Exercise: Omitting all images, transcribe the listing word for word.
☆ ☆ ☆ ☆ ☆
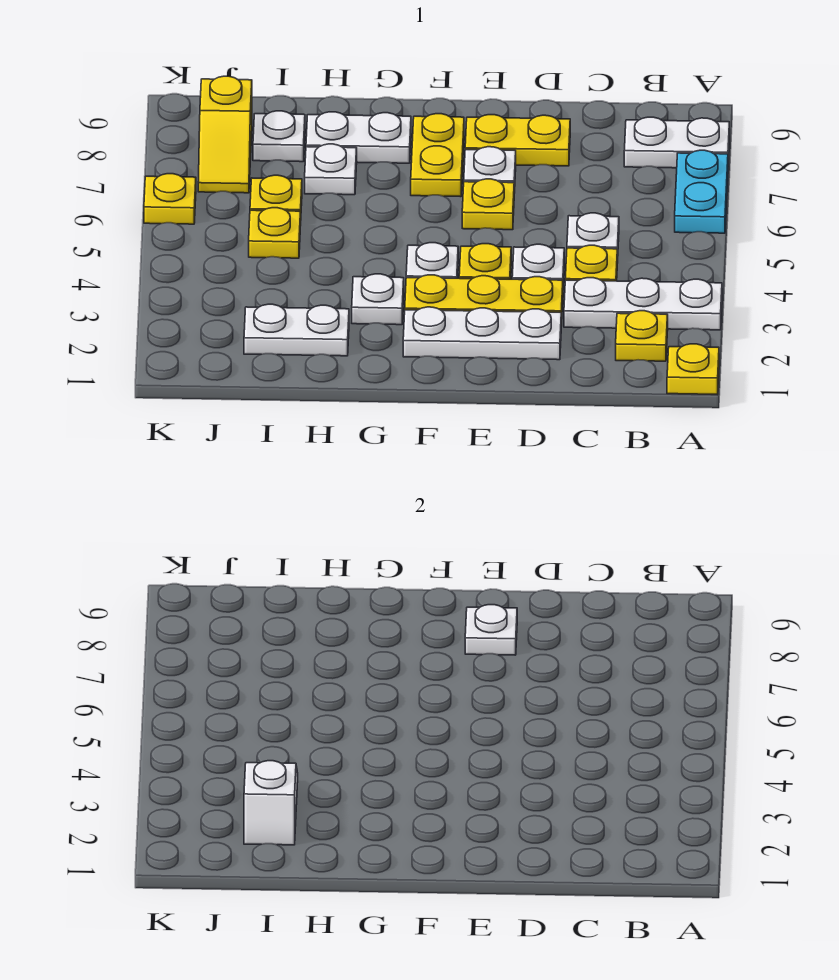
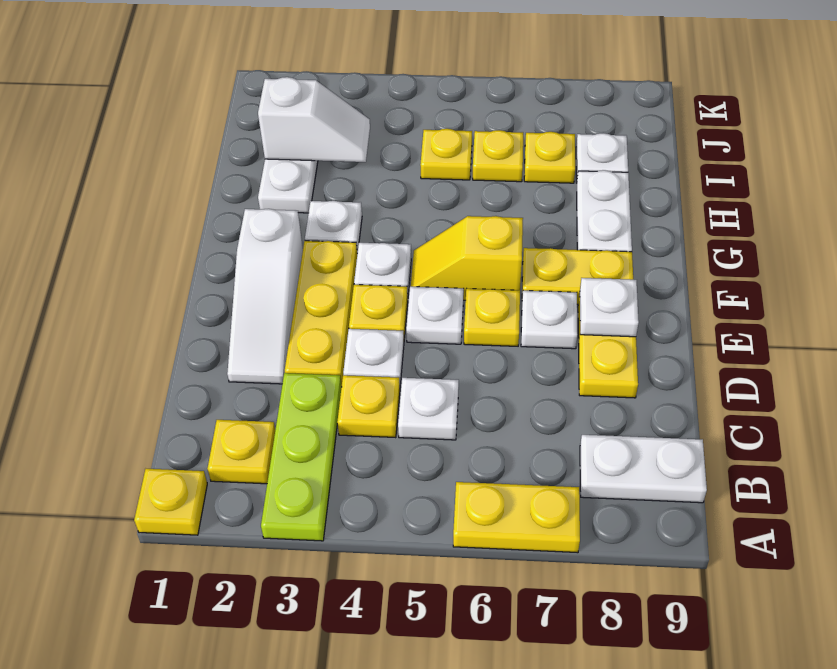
white 1x3 plate [564,278,722,330] -> lime 1x3 plate [261,373,342,541]
cyan 1x2 plate [675,150,728,233] -> yellow 1x2 plate [453,482,580,553]
white 1x2 plate [624,117,729,168] -> white 1x2 plate turned to [580,435,707,503]
white 1x3 plate [403,307,561,360] -> white 1x3 slope [227,209,303,384]
white 1x1 plate [305,144,357,195] -> white 1x1 plate moved to [406,287,464,344]
yellow 1x2 slope [198,76,252,193] -> yellow 1x2 slope moved to [411,216,523,300]
yellow 1x1 plate [144,174,196,224] -> yellow 1x1 plate moved to [524,132,575,183]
☆ ☆ ☆ ☆ ☆
Solution for this task:
white 1x3 plate [564,278,722,330] -> lime 1x3 plate [261,373,342,541]
cyan 1x2 plate [675,150,728,233] -> yellow 1x2 plate [453,482,580,553]
white 1x2 plate [624,117,729,168] -> white 1x2 plate turned to [580,435,707,503]
white 1x3 plate [403,307,561,360] -> white 1x3 slope [227,209,303,384]
white 1x1 plate [305,144,357,195] -> white 1x1 plate moved to [406,287,464,344]
yellow 1x2 slope [198,76,252,193] -> yellow 1x2 slope moved to [411,216,523,300]
yellow 1x1 plate [144,174,196,224] -> yellow 1x1 plate moved to [524,132,575,183]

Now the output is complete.